- [What you should do]:
All of the data below should come back exactly as written, minus its images.

- [Extracted records]:
# # # # #
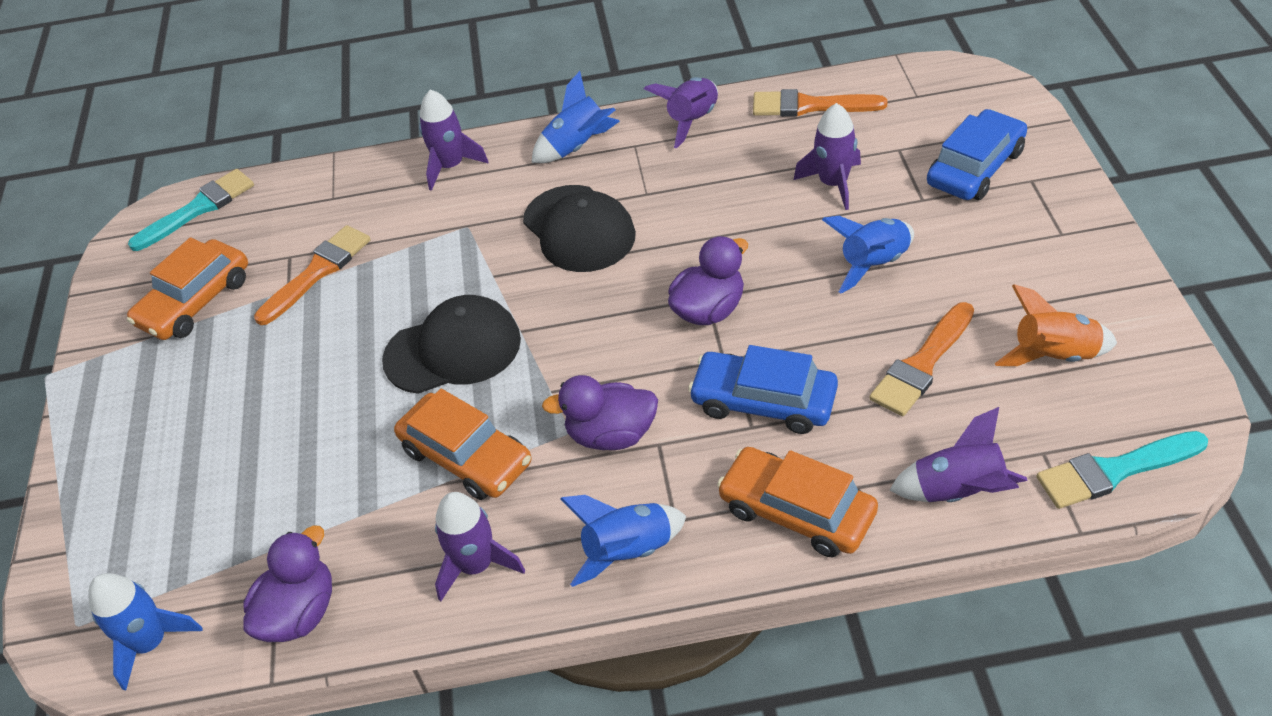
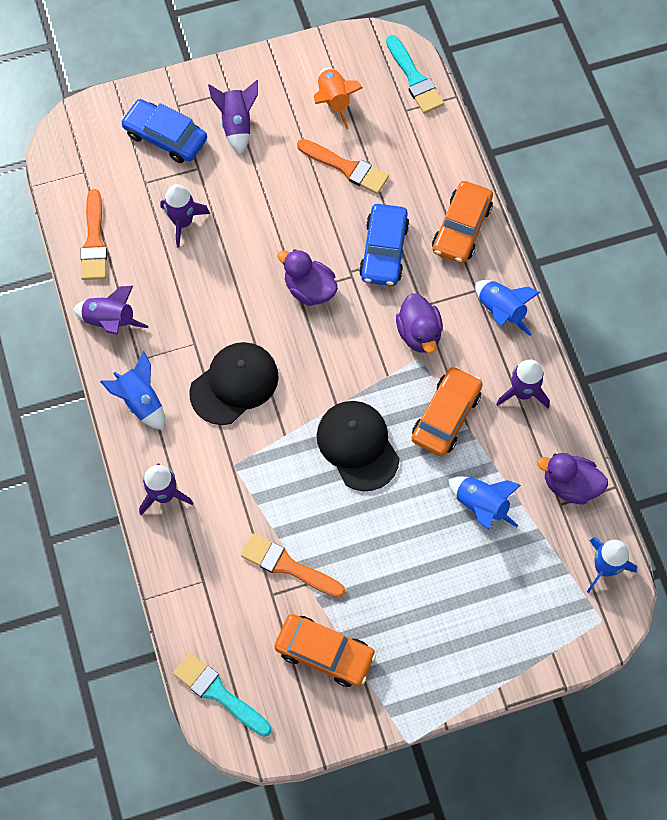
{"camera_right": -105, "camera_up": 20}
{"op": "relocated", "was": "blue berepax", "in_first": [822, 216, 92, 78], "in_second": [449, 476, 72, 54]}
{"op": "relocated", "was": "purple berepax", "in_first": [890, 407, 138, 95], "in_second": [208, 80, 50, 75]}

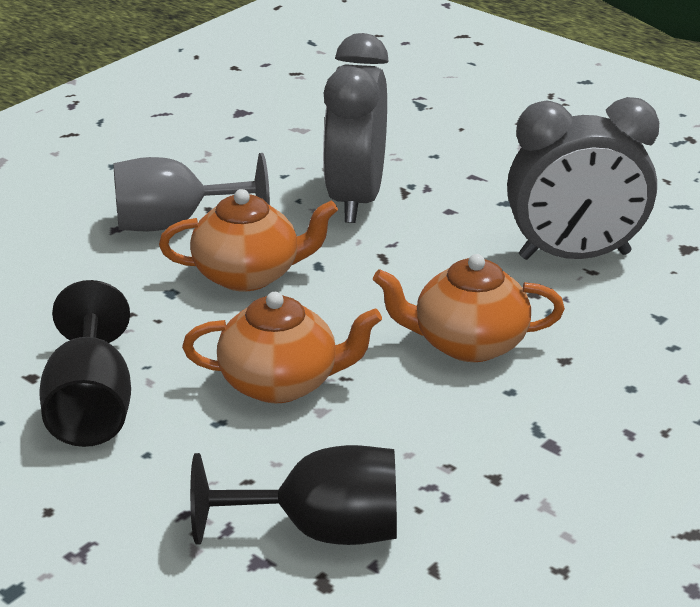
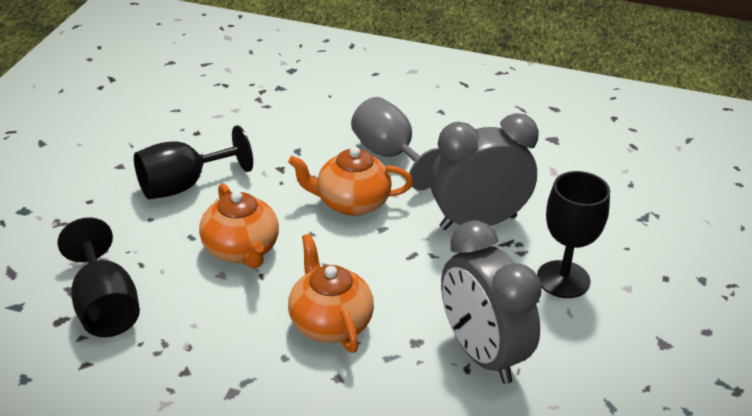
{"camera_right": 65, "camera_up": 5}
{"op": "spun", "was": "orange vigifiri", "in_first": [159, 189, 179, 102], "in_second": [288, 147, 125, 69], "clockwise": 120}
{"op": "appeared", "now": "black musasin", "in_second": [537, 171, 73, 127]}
# # # # #
- [Exercise response]:
{"camera_right": -105, "camera_up": 20}
{"op": "relocated", "was": "blue berepax", "in_first": [822, 216, 92, 78], "in_second": [449, 476, 72, 54]}
{"op": "relocated", "was": "purple berepax", "in_first": [890, 407, 138, 95], "in_second": [208, 80, 50, 75]}

{"camera_right": 65, "camera_up": 5}
{"op": "spun", "was": "orange vigifiri", "in_first": [159, 189, 179, 102], "in_second": [288, 147, 125, 69], "clockwise": 120}
{"op": "appeared", "now": "black musasin", "in_second": [537, 171, 73, 127]}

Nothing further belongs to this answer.